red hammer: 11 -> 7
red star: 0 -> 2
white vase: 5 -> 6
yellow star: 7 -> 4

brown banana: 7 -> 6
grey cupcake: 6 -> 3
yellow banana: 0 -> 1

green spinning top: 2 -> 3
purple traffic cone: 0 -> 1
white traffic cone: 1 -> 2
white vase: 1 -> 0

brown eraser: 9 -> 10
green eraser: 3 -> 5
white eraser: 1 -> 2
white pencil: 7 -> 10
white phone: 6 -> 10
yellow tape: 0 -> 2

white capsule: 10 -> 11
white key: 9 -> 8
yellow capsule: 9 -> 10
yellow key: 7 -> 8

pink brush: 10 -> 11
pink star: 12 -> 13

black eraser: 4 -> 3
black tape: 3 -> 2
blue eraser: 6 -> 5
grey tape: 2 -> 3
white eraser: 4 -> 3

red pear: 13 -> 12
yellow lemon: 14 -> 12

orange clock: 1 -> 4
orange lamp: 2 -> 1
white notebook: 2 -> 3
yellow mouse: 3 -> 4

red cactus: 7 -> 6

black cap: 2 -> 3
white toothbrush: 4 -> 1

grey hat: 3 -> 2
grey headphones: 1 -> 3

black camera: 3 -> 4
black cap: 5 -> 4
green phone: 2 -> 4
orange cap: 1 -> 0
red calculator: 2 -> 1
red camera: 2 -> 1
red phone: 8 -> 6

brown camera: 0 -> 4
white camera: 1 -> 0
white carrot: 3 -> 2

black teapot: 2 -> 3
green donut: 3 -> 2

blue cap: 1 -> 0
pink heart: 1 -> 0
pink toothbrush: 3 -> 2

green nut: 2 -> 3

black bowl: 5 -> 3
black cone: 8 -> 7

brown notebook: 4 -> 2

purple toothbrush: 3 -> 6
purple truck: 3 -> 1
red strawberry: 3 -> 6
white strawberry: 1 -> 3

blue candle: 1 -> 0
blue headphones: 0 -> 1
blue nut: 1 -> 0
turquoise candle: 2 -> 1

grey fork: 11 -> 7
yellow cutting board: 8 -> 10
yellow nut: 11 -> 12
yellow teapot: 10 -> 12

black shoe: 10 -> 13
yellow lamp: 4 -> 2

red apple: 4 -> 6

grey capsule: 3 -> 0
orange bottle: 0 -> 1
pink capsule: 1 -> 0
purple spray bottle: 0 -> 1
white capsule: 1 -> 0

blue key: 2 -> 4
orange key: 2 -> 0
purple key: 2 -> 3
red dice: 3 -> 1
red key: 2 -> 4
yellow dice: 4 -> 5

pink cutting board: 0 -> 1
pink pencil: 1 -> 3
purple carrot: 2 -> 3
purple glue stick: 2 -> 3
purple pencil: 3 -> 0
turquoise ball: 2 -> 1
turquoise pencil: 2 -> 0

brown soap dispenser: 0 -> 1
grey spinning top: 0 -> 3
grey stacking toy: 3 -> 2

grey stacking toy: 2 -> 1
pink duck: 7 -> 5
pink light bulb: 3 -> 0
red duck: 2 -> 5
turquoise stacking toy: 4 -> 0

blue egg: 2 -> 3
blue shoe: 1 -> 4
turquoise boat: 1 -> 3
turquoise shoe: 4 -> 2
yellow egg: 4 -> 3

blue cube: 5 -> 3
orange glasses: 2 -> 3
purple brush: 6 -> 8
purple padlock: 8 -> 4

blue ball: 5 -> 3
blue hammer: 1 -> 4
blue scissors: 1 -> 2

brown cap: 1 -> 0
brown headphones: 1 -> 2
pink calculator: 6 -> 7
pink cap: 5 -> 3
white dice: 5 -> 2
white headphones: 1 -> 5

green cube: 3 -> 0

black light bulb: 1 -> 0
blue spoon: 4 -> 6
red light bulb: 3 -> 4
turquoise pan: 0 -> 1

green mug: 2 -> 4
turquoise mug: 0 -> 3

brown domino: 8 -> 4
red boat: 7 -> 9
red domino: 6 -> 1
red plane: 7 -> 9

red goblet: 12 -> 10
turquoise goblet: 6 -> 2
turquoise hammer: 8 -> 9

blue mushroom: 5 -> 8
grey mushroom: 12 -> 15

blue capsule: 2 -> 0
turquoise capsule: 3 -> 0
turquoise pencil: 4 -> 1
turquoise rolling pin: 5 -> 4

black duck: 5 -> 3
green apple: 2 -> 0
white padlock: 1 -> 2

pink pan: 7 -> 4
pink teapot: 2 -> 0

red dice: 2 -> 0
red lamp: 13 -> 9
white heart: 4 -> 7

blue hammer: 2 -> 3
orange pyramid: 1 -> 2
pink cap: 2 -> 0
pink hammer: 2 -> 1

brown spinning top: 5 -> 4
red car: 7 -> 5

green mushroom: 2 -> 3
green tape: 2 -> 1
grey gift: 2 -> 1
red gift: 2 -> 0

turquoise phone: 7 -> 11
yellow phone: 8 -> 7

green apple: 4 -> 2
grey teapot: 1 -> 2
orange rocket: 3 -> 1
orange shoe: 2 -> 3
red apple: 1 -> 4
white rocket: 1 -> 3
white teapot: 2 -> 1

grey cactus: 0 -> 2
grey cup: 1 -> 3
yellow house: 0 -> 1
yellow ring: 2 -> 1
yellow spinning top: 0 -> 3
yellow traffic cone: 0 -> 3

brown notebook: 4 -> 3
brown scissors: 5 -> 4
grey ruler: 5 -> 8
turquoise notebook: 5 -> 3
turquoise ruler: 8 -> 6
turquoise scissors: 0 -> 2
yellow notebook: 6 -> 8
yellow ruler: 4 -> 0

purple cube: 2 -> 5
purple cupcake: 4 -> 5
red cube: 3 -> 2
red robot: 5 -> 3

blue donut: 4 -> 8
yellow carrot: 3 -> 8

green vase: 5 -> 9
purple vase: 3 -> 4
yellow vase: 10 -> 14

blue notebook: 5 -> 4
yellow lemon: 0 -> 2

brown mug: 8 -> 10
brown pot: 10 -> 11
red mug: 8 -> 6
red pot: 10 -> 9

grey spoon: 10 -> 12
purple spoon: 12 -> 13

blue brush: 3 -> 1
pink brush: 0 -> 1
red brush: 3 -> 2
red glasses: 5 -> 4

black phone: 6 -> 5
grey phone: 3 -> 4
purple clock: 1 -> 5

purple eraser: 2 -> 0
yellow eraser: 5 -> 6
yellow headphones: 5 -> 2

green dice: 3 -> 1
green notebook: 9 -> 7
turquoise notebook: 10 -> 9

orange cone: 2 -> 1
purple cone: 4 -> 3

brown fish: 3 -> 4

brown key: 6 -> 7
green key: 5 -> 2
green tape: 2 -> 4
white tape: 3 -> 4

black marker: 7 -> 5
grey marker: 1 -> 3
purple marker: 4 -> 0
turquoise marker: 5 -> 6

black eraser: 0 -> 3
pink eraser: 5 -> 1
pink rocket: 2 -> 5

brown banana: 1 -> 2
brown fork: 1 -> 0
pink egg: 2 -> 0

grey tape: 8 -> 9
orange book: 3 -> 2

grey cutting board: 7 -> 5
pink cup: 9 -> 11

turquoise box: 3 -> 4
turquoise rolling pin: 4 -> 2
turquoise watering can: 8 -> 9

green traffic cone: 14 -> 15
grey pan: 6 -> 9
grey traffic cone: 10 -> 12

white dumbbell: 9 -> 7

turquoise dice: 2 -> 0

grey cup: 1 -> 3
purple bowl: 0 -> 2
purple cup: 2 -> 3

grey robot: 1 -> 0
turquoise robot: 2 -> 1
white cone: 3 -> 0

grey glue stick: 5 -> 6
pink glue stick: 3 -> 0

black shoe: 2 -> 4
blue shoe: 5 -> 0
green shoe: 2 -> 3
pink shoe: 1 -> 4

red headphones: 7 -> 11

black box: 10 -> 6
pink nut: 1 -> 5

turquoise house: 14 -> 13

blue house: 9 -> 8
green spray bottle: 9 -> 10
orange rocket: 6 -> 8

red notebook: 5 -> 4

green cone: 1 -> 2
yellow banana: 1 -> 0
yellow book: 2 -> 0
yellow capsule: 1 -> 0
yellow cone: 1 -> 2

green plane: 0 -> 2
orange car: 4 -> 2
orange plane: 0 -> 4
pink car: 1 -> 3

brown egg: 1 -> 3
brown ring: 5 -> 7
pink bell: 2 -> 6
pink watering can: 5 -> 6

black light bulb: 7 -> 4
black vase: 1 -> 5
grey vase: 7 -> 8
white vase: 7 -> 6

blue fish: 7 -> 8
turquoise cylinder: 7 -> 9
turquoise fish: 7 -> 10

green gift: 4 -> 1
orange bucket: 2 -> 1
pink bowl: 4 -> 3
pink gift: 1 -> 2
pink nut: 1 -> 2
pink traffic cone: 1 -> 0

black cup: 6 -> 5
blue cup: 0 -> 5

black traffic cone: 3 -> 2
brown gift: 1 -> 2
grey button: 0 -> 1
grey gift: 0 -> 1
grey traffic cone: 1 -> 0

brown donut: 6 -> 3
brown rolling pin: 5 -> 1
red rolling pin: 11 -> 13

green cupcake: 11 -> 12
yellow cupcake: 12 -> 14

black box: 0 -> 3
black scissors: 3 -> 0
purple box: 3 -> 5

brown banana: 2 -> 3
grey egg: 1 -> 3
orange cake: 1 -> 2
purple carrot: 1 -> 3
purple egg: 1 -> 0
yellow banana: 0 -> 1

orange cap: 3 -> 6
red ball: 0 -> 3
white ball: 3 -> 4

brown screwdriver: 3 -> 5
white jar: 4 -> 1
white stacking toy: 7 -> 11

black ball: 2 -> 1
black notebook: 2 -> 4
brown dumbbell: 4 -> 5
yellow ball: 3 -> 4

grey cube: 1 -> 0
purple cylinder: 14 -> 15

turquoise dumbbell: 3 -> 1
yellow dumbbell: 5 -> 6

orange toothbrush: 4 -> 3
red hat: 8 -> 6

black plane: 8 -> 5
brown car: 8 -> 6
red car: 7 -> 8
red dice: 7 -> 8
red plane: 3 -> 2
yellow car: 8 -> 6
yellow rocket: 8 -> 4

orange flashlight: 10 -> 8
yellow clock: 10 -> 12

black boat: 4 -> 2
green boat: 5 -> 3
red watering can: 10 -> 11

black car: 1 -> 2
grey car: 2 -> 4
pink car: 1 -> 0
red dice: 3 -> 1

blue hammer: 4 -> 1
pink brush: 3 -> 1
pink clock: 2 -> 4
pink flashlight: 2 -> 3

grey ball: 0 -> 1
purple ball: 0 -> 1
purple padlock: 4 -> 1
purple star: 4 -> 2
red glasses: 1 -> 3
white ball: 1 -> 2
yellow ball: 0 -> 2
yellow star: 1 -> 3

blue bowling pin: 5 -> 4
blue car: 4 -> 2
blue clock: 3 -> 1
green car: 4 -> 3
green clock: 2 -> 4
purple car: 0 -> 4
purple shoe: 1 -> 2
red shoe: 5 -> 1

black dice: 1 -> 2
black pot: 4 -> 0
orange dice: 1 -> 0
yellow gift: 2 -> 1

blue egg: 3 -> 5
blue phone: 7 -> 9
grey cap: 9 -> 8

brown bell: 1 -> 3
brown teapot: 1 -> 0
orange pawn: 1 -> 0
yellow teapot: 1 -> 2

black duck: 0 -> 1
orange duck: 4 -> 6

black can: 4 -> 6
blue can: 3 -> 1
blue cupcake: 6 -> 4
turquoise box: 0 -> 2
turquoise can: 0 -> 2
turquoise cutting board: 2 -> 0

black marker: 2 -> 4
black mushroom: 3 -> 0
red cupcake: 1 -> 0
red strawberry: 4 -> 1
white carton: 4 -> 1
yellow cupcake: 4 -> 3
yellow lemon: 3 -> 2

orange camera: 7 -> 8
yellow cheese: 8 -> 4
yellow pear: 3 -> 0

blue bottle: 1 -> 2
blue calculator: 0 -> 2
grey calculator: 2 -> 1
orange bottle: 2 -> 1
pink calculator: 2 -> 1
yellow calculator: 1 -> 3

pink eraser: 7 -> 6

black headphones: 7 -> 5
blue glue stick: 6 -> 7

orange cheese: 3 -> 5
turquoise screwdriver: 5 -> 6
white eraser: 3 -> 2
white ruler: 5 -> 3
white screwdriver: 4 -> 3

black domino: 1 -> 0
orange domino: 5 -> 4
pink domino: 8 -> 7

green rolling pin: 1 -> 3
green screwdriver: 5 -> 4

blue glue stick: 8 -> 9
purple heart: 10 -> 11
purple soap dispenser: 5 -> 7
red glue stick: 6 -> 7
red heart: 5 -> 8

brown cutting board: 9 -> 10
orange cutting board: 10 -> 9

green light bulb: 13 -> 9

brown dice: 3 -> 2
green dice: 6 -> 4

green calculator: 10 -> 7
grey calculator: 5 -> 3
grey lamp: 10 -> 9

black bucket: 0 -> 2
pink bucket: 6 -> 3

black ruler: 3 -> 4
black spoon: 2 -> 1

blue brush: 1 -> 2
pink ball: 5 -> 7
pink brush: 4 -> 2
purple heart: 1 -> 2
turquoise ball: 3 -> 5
#####
* **What the exercise asks**
Gather, from the listing above, every line carrying the word "vase".

* **Answer to the exercise**
white vase: 5 -> 6
white vase: 1 -> 0
green vase: 5 -> 9
purple vase: 3 -> 4
yellow vase: 10 -> 14
black vase: 1 -> 5
grey vase: 7 -> 8
white vase: 7 -> 6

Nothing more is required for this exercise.